> [YOUR ASSIGNMENT] Retype only what runs from the line with "U130: XOR (in" through the end of the entries, exactly and in full, but omit any picture you find.

> [EXERCISE DATA]
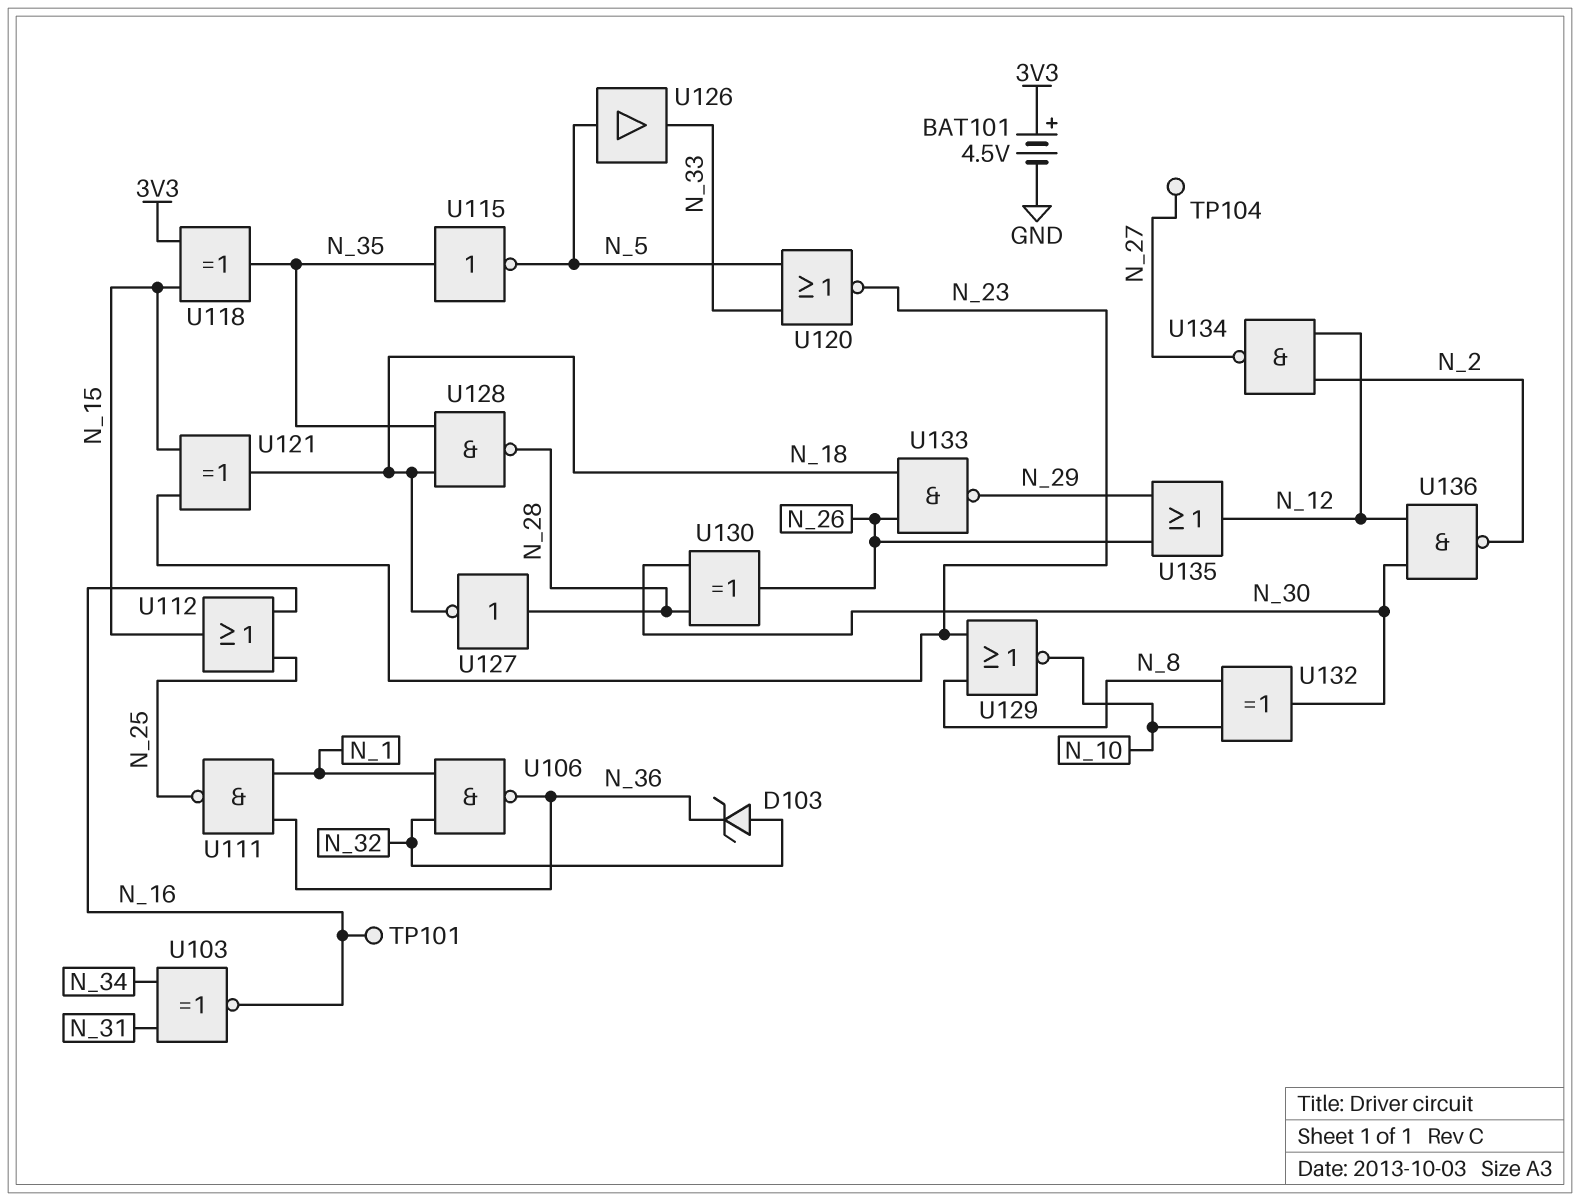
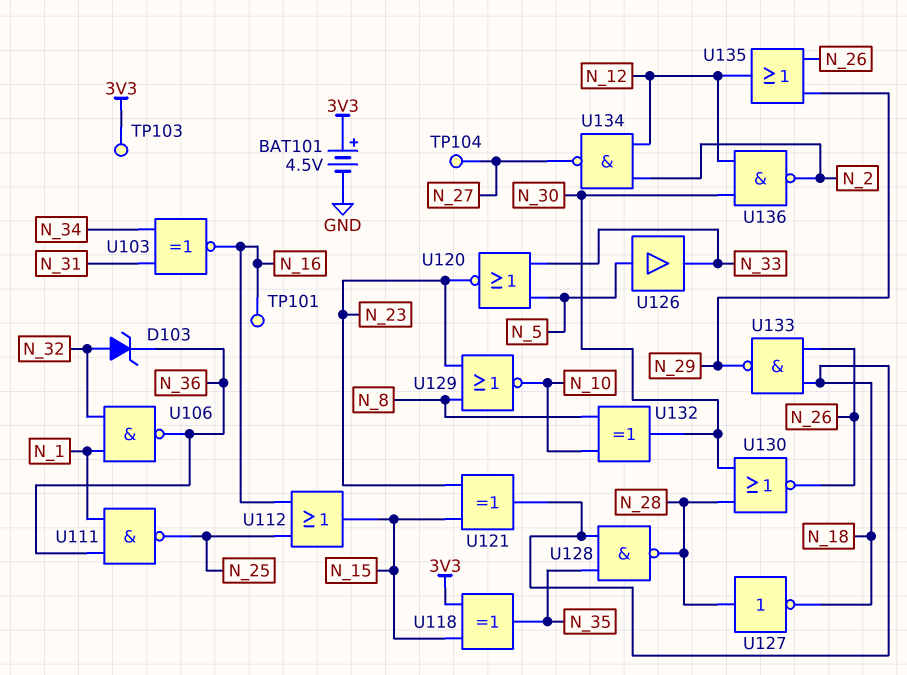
TP103: none -> test point (3V3)
U115: NOT (in N_35, out N_5) -> none
U130: XOR (in N_28, in N_30, out N_26) -> NOR (in N_28, in N_30, out N_26)

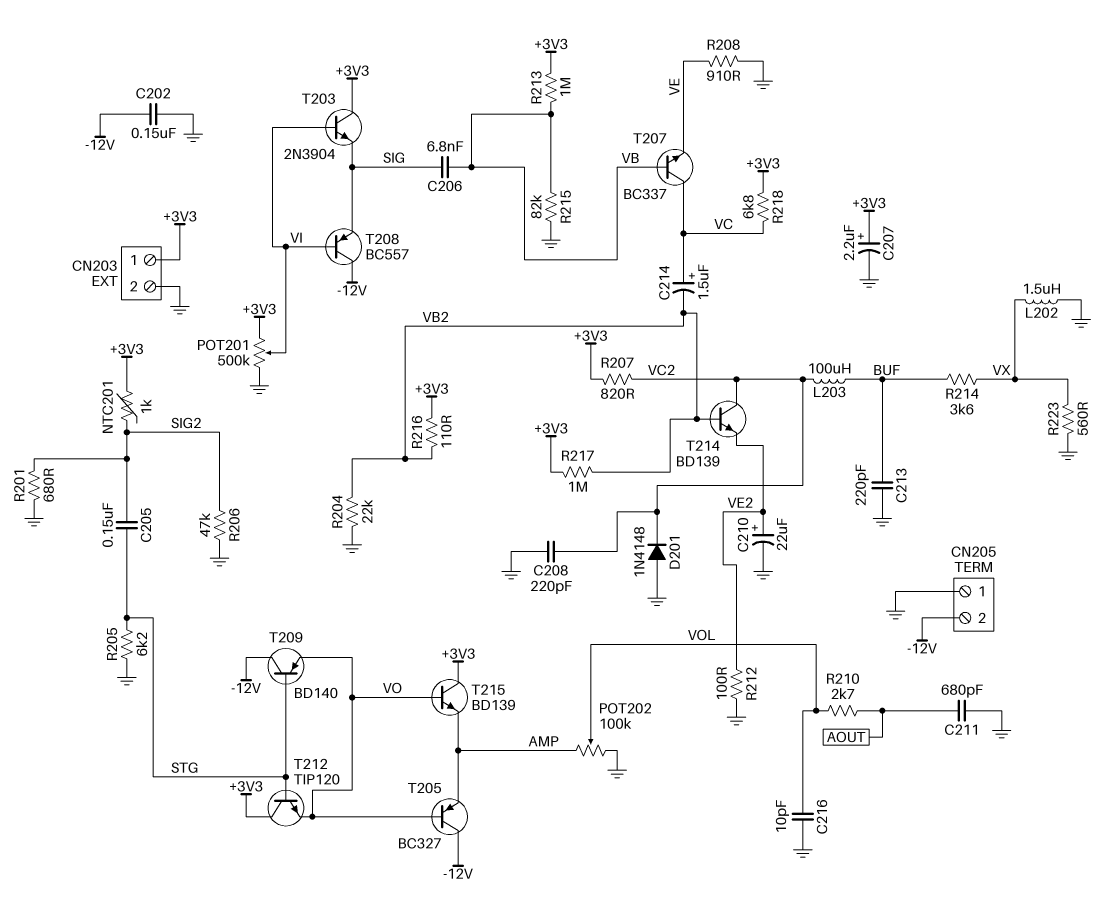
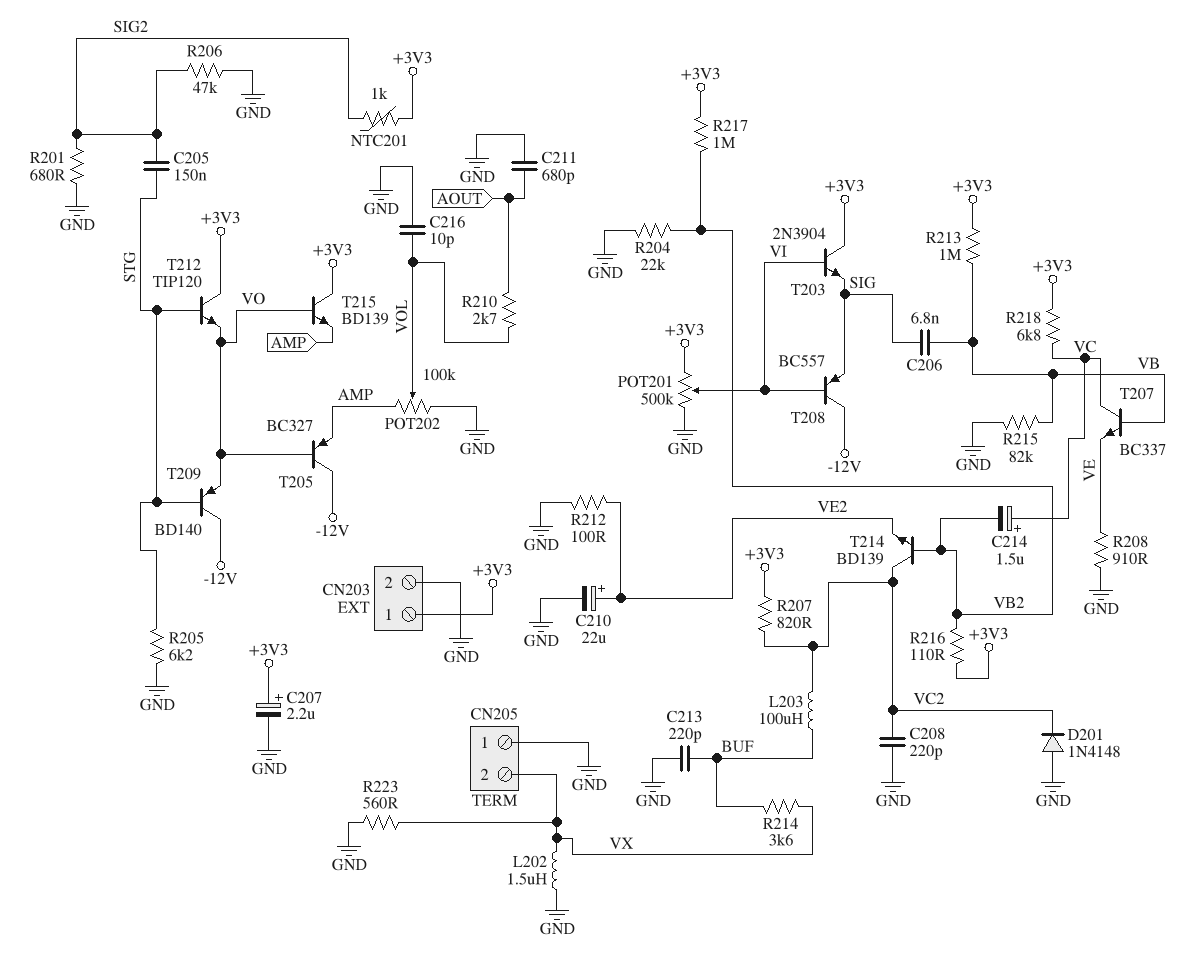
C202: 150nF (-12V, GND) -> none
CN205 pin 2: -12V -> VX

> [TASK SOLUTION]
U130: XOR (in N_28, in N_30, out N_26) -> NOR (in N_28, in N_30, out N_26)

C202: 150nF (-12V, GND) -> none
CN205 pin 2: -12V -> VX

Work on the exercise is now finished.